_Problem to solve_: Please count the lines of the material below that contain the string "snow", treating uppercase and lowercase as different, and reply with the number alone.

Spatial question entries
###
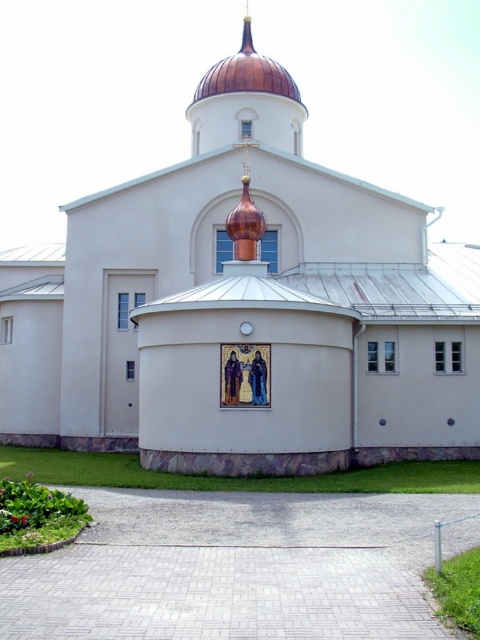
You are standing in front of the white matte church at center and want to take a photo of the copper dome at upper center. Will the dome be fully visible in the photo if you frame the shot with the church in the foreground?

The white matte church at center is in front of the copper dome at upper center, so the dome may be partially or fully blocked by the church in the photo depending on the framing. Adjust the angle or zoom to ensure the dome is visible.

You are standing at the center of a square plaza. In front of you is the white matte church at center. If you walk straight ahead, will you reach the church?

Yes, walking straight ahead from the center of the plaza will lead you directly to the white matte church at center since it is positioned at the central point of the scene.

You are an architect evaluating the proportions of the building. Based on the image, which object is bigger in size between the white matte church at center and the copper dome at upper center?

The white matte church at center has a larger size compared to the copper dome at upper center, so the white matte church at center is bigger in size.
###
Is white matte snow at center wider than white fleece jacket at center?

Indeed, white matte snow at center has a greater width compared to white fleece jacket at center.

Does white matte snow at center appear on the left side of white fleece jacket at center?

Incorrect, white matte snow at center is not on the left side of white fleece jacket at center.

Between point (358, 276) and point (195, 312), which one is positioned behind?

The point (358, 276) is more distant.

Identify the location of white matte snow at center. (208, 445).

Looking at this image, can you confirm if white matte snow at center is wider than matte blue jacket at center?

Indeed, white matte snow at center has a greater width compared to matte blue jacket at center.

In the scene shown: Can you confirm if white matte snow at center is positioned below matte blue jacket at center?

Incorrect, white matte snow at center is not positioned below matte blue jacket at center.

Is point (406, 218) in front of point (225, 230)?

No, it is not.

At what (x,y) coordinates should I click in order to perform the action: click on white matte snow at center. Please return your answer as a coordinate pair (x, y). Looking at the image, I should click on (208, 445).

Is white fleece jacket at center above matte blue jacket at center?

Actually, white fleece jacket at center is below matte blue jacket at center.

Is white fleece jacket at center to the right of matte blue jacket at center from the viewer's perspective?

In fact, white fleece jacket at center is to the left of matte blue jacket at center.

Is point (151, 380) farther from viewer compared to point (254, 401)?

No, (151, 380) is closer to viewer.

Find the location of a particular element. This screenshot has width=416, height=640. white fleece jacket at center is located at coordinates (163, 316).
###
_Exercise response_: 10